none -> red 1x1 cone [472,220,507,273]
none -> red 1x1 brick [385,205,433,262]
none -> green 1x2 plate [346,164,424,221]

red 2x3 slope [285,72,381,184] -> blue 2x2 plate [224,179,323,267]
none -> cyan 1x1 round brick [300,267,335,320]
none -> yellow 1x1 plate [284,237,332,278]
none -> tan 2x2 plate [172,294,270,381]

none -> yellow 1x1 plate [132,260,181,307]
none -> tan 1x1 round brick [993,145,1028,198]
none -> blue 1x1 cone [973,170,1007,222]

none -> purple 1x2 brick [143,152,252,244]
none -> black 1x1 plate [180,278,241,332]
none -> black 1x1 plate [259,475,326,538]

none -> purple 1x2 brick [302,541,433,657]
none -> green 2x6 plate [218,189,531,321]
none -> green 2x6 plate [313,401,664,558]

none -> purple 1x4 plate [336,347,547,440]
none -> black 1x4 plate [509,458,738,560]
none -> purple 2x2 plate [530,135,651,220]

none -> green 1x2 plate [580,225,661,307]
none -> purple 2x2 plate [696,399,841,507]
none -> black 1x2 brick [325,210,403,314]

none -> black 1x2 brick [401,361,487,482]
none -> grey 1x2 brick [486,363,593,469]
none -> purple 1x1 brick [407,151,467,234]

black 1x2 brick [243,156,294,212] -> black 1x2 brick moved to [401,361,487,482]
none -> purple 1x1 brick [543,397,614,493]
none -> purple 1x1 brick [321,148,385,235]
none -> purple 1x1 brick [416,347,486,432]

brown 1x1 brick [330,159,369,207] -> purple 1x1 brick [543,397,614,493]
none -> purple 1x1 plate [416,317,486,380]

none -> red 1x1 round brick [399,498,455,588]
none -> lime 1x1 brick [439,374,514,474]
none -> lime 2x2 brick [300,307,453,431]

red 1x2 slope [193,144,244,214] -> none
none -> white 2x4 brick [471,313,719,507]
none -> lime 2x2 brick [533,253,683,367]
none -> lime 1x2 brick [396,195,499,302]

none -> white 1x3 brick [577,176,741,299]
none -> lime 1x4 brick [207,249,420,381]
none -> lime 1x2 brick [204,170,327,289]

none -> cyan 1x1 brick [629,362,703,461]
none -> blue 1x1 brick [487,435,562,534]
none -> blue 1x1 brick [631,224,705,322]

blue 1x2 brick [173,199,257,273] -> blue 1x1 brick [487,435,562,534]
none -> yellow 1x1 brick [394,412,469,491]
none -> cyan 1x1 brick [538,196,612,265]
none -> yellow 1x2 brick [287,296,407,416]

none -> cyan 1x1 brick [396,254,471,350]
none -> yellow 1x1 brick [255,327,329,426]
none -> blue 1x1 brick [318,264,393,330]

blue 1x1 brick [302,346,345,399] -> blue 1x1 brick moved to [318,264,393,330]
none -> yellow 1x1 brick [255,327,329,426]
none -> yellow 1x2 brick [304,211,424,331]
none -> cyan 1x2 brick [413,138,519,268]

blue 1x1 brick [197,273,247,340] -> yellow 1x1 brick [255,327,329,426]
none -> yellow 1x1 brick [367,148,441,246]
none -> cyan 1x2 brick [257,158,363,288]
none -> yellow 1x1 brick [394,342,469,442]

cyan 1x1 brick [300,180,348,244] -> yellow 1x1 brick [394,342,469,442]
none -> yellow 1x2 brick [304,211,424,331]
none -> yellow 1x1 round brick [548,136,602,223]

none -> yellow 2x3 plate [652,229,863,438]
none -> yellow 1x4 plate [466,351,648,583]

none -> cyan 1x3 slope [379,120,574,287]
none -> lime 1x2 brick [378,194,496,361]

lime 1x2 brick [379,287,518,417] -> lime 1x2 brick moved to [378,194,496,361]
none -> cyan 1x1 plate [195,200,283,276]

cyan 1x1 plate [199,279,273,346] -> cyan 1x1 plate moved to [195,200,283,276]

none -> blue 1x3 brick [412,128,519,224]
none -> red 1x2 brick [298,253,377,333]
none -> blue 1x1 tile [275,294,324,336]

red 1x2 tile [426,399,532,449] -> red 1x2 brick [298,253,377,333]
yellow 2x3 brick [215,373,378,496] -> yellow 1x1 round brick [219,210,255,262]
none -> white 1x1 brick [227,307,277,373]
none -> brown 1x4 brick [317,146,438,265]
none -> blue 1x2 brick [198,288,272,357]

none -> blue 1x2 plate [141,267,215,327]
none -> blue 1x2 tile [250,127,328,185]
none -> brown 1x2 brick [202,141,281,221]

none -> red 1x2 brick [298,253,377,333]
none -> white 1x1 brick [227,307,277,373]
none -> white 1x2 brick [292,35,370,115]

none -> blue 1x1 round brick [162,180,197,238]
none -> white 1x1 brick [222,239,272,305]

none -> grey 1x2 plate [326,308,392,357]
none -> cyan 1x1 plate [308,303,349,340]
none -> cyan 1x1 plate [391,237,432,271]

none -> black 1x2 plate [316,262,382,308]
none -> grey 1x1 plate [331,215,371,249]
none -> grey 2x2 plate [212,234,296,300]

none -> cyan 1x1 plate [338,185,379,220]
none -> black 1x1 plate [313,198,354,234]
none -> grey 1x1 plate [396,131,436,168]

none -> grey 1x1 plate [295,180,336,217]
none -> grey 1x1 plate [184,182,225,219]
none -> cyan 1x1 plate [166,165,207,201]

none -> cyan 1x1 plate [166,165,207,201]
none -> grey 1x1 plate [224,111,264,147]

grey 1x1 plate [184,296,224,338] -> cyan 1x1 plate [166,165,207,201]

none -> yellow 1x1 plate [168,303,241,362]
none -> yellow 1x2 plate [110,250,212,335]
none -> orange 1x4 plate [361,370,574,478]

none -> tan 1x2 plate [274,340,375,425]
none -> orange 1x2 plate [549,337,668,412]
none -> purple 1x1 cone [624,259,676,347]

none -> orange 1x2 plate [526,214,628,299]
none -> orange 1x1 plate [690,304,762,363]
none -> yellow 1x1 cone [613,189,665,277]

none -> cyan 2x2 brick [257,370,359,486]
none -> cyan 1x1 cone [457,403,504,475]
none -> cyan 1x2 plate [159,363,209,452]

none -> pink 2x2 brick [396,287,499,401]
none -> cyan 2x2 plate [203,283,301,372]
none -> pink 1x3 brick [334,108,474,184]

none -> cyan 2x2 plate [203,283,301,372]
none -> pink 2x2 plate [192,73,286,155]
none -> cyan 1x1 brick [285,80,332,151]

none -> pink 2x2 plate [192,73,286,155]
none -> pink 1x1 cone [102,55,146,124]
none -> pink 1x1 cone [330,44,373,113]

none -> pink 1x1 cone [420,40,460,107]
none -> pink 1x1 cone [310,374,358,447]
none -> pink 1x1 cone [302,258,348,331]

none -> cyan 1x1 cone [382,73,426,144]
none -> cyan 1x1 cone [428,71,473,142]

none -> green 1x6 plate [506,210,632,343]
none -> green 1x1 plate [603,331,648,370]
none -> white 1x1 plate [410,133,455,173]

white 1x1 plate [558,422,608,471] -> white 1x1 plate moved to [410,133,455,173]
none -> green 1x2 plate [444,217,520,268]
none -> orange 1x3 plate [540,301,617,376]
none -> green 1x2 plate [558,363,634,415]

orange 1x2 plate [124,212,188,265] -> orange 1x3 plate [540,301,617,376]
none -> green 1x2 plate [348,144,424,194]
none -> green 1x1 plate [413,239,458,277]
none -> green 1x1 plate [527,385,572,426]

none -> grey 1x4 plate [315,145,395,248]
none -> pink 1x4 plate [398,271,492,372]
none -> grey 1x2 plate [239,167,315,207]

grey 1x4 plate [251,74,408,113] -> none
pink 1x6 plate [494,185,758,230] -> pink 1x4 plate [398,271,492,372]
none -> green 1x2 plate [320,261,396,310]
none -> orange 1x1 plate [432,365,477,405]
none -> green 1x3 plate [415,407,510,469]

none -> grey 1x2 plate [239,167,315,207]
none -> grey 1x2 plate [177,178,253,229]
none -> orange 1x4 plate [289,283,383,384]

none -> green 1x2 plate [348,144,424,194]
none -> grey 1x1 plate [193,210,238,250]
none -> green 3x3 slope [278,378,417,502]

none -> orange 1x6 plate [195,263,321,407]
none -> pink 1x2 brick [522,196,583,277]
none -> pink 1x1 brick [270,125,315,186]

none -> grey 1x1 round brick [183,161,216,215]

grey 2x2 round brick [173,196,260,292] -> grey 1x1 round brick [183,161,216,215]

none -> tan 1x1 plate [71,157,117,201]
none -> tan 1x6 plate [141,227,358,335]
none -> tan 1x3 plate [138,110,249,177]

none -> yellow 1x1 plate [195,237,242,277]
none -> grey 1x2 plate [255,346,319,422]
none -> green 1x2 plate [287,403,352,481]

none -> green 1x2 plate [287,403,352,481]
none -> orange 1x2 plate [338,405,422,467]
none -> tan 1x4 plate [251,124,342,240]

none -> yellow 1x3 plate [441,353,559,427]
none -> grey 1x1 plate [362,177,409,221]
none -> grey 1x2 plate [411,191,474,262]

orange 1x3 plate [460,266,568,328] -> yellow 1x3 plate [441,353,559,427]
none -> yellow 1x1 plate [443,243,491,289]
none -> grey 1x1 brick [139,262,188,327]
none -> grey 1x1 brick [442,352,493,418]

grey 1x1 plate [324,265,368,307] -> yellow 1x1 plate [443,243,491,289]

----

--- ACTIVITY ---
To answer, copy each line from the material above that has the word "purple".

--- YOUR RESPONSE ---
none -> purple 1x2 brick [143,152,252,244]
none -> purple 1x2 brick [302,541,433,657]
none -> purple 1x4 plate [336,347,547,440]
none -> purple 2x2 plate [530,135,651,220]
none -> purple 2x2 plate [696,399,841,507]
none -> purple 1x1 brick [407,151,467,234]
none -> purple 1x1 brick [543,397,614,493]
none -> purple 1x1 brick [321,148,385,235]
none -> purple 1x1 brick [416,347,486,432]
brown 1x1 brick [330,159,369,207] -> purple 1x1 brick [543,397,614,493]
none -> purple 1x1 plate [416,317,486,380]
none -> purple 1x1 cone [624,259,676,347]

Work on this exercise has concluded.